The expected answer is the full listing, repeated exactly and free of images.

Dataset extract section start

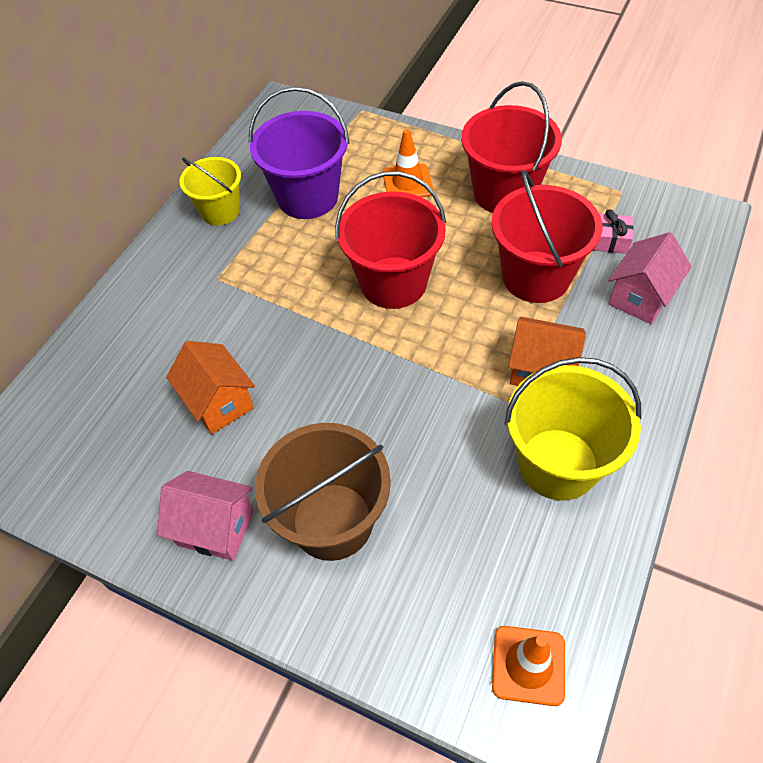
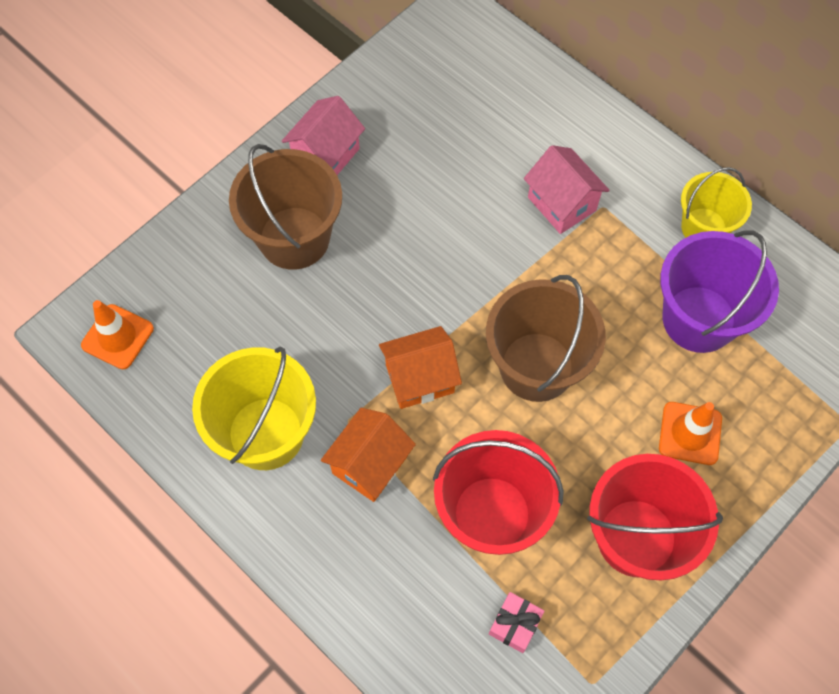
camera: 105 degrees right, 10 degrees up
(219, 402) = (447, 180): orange house -> orange house (419, 378)
(393, 282) = (536, 367): red bucket -> brown bucket
(640, 297) = (420, 613): pink house -> pink house (561, 204)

Dataset extract section end

◆ **Exercise response**
camera: 105 degrees right, 10 degrees up
(219, 402) = (447, 180): orange house -> orange house (419, 378)
(393, 282) = (536, 367): red bucket -> brown bucket
(640, 297) = (420, 613): pink house -> pink house (561, 204)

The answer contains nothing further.